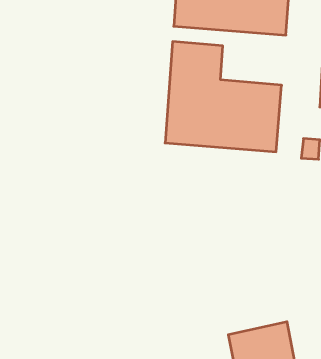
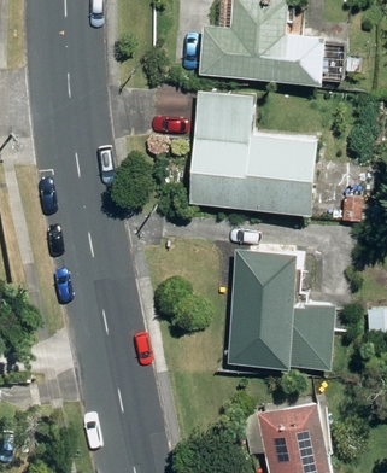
building: none -> [227,251,334,370]

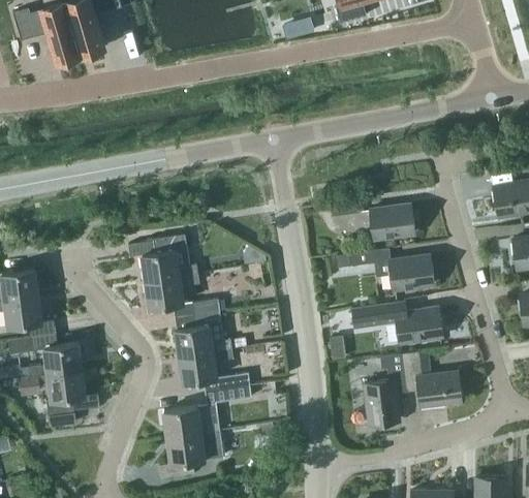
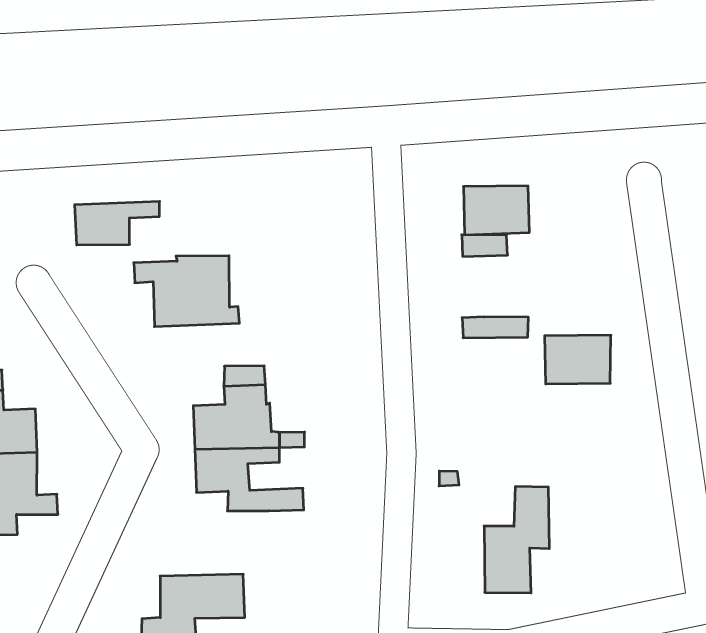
building: [370,205,414,240] -> [463,186,529,235]
building: [145,275,198,308] -> [75,201,160,245]
building: [348,301,441,343] -> none
building: [402,352,461,406] -> none
building: [162,386,252,438] -> none

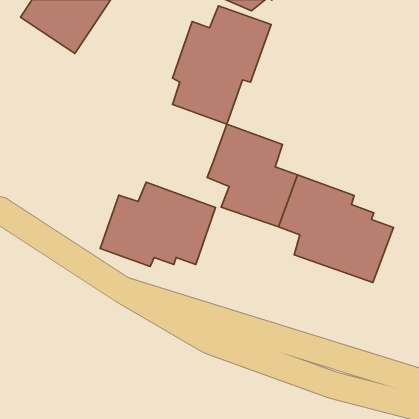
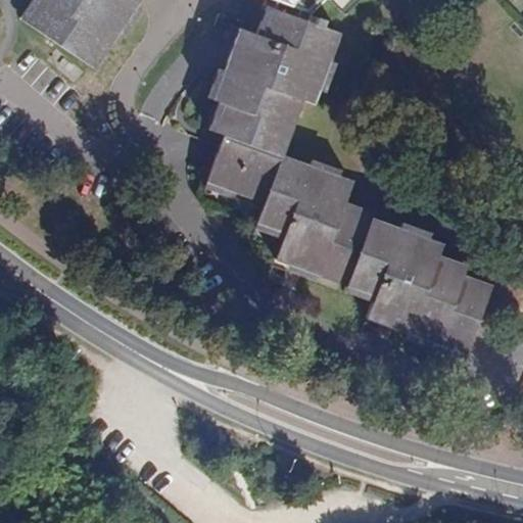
building: none -> [207,133,283,200]
building: [100,182,216,266] -> none

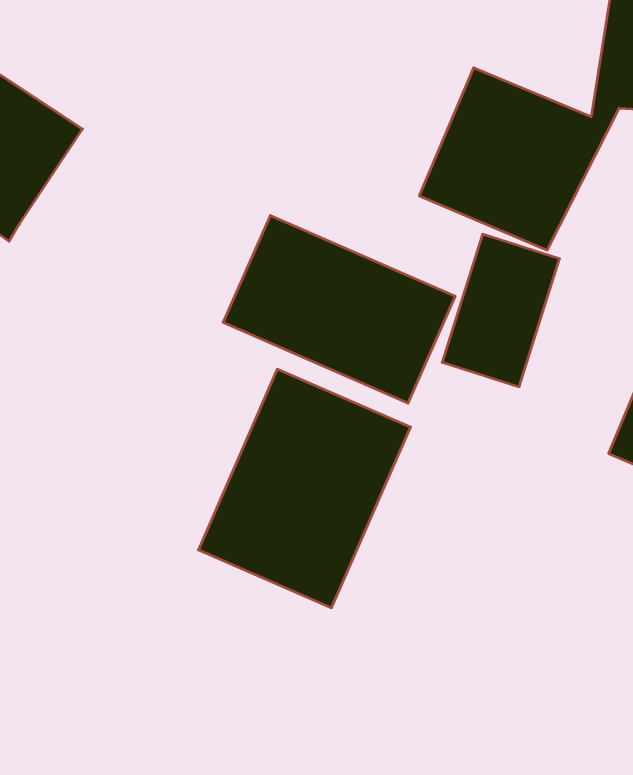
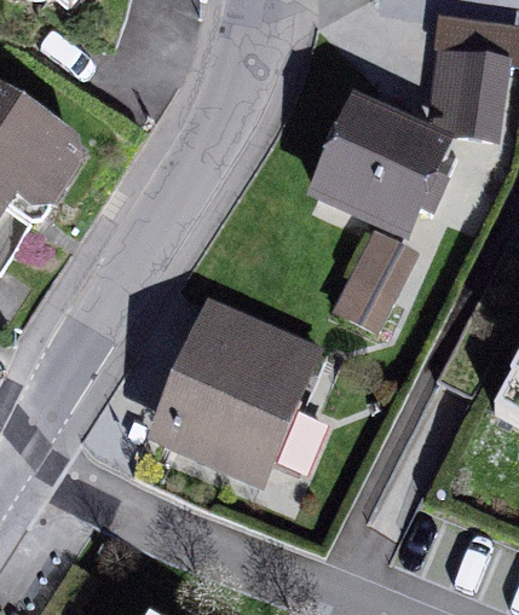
building: [223,215,455,403] -> none

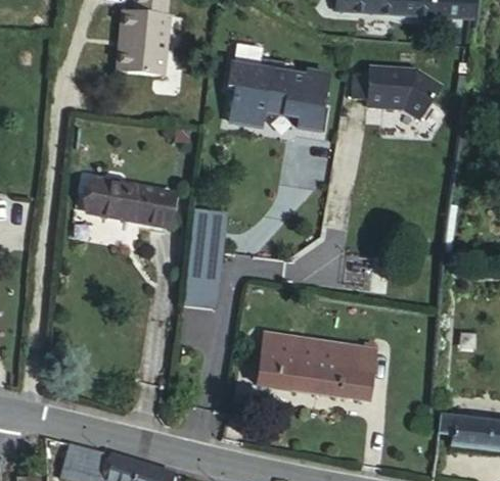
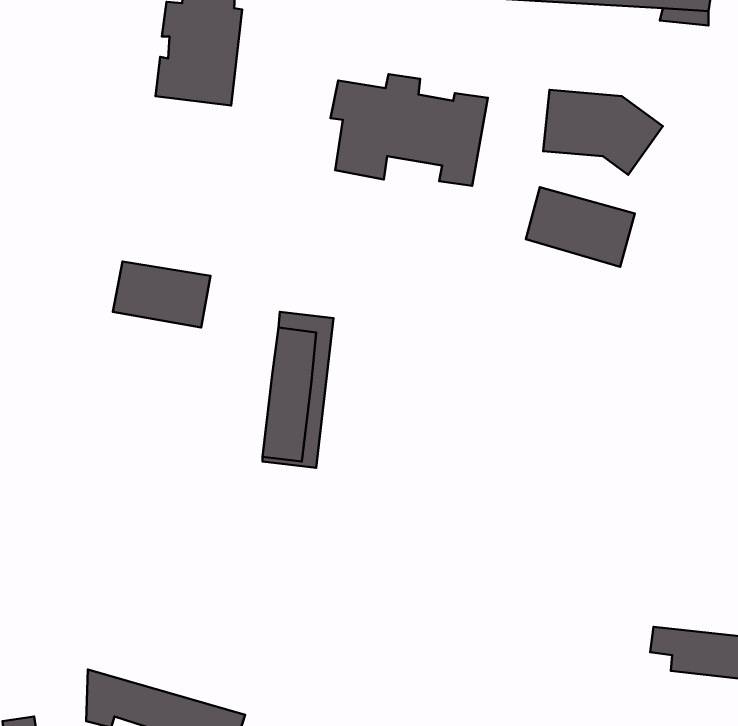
building: none -> [526,187,635,267]
building: [143,187,172,225] -> none
building: [256,332,374,400] -> none

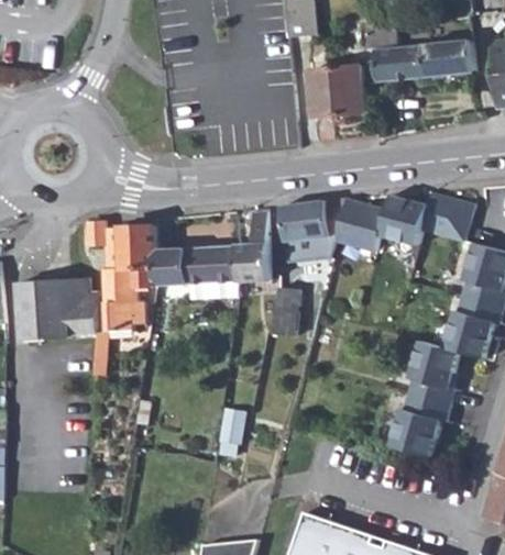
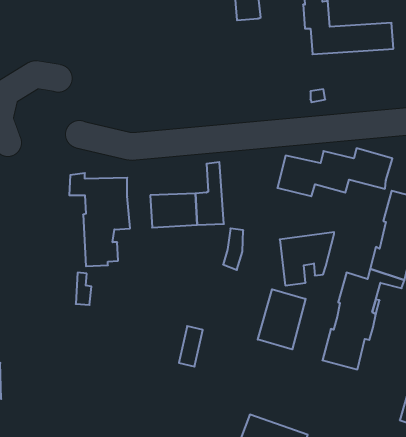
building: [306,65,363,120] -> none
building: [281,199,345,263] -> [280,232,334,285]
building: [156,248,186,288] -> none
building: [18,279,100,341] -> none
building: none -> [258,289,306,349]

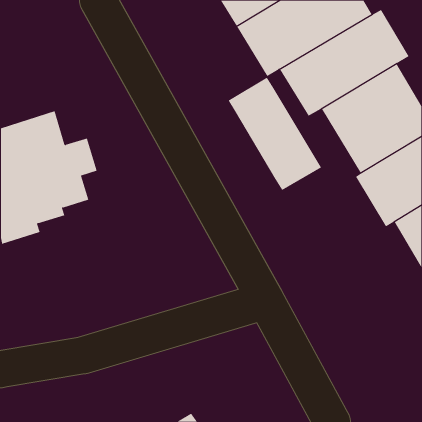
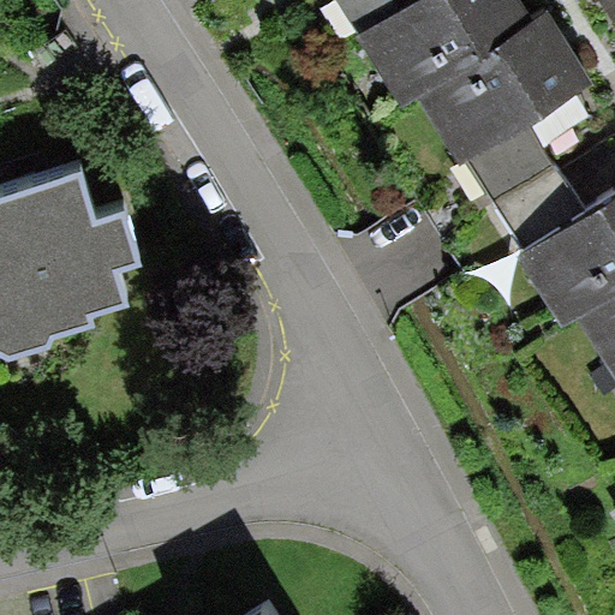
building: [228,77,322,191] -> none

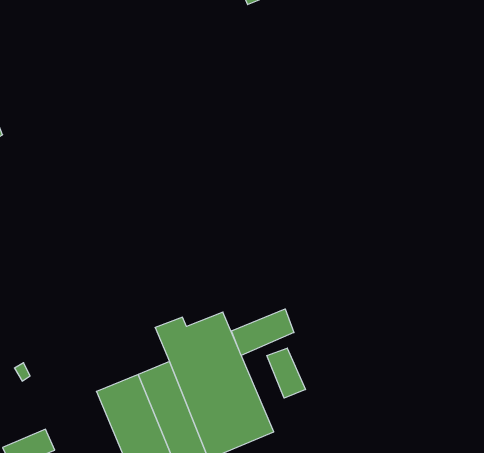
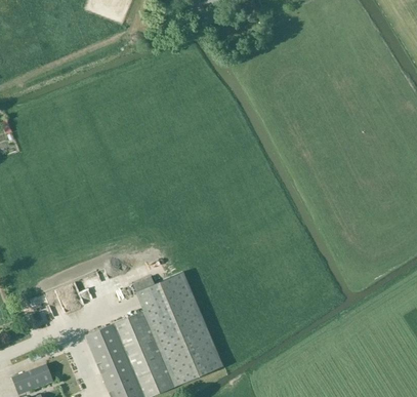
building: [232,309,294,355] -> none
building: [267,348,305,398] -> none

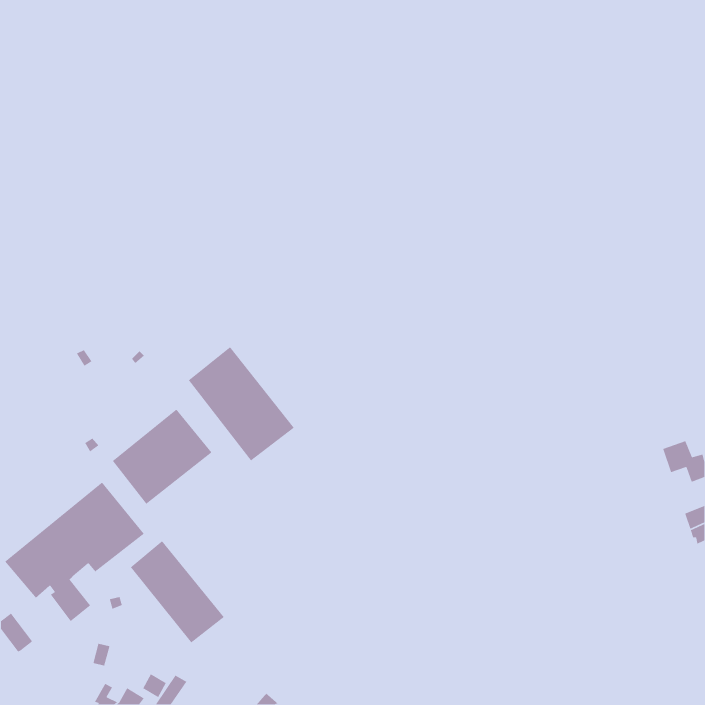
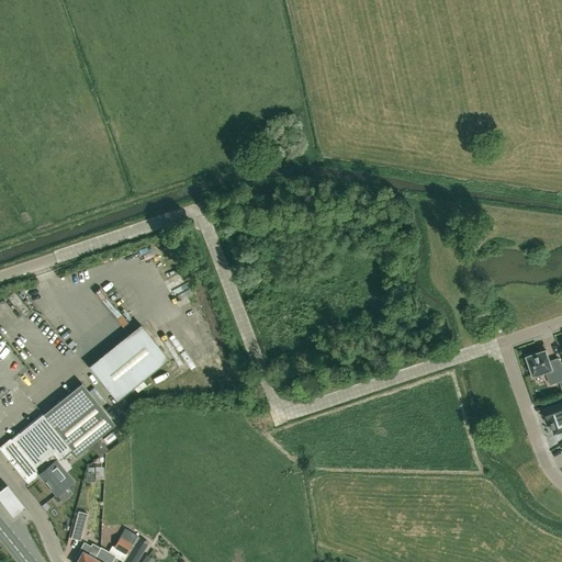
building: [188,346,295,461] -> none
building: [130,540,225,643] -> none

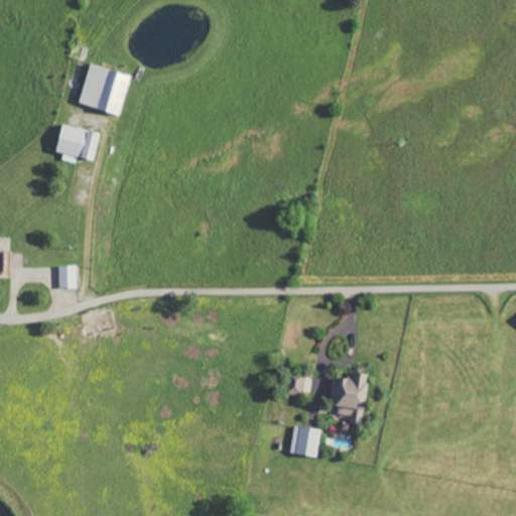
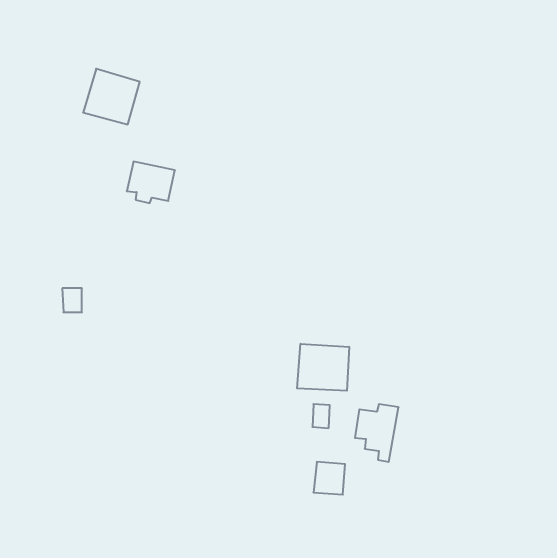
building: [54,125,99,163] -> [127,162,175,203]
building: none -> [297,344,349,391]

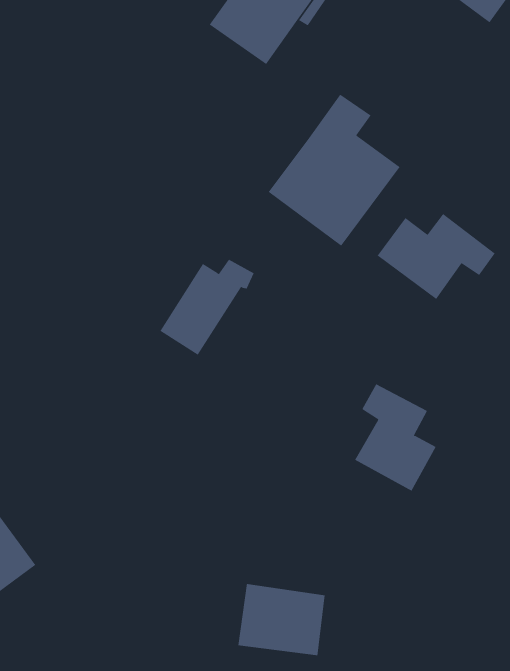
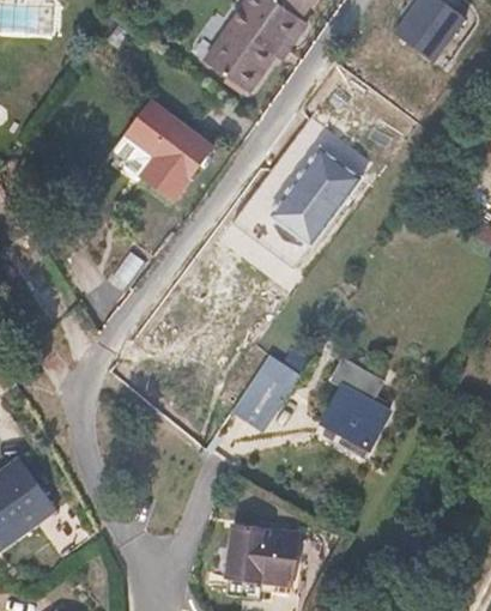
building: none -> [125,104,212,202]
building: [377,213,496,300] -> none
building: [159,259,254,355] -> [231,351,310,431]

* EXERCISE
Nothing but the lines from the one that holds "building: none -> [297,344,349,391]" through the end of the data should appear, written out exactly, without pictures.

* ANSWER TO THIS EXERCISE
building: none -> [297,344,349,391]

building: none -> [125,104,212,202]
building: [377,213,496,300] -> none
building: [159,259,254,355] -> [231,351,310,431]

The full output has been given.